▸ **WHAT TO PRODUCE**
Pictures must not be copied, but every entry must be reproduced exactly.

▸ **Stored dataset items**
::::::::

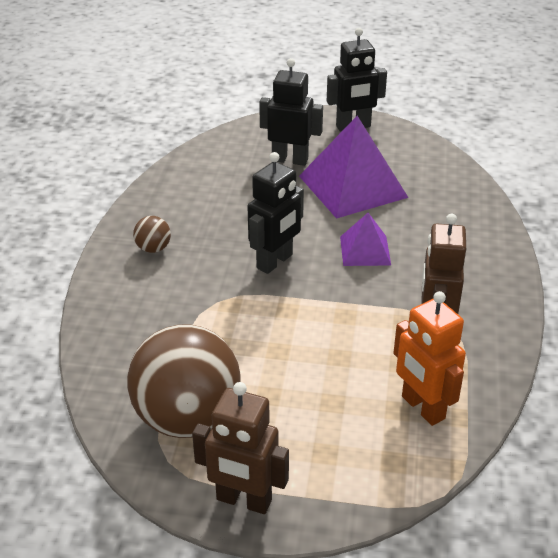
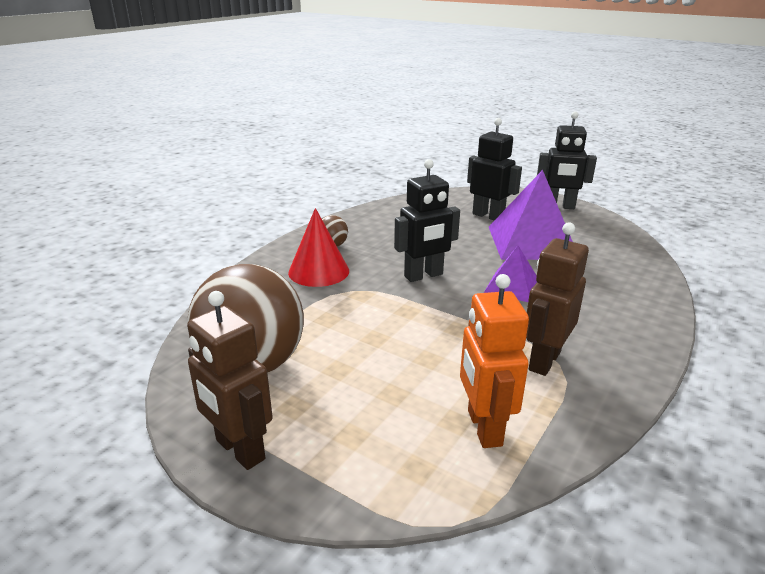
camera: 25 degrees right, 10 degrees down
(165, 288) = (318, 271): none -> red cone

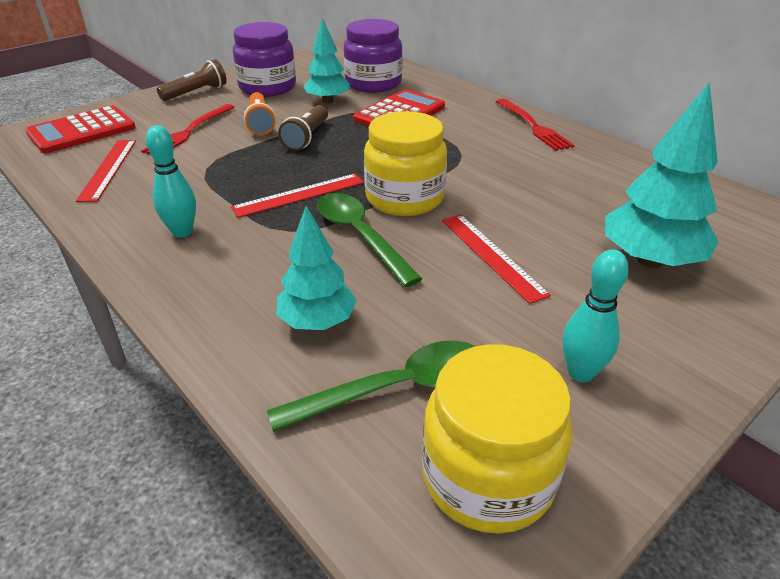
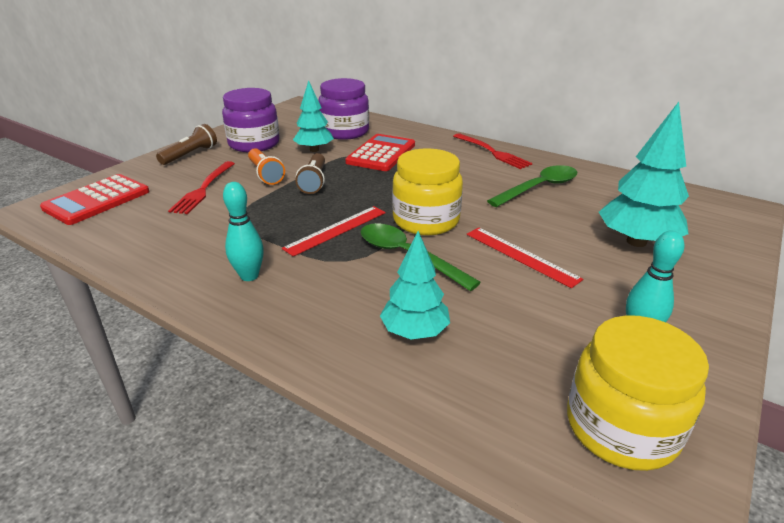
camera: 15 degrees left, 5 degrees down
(108, 169) = (144, 231): red ruler -> none
(397, 388) = (511, 373): green spoon -> green spoon (539, 188)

::::::::

▸ **ANSWER TO THIS EXERCISE**
camera: 25 degrees right, 10 degrees down
(165, 288) = (318, 271): none -> red cone

camera: 15 degrees left, 5 degrees down
(108, 169) = (144, 231): red ruler -> none
(397, 388) = (511, 373): green spoon -> green spoon (539, 188)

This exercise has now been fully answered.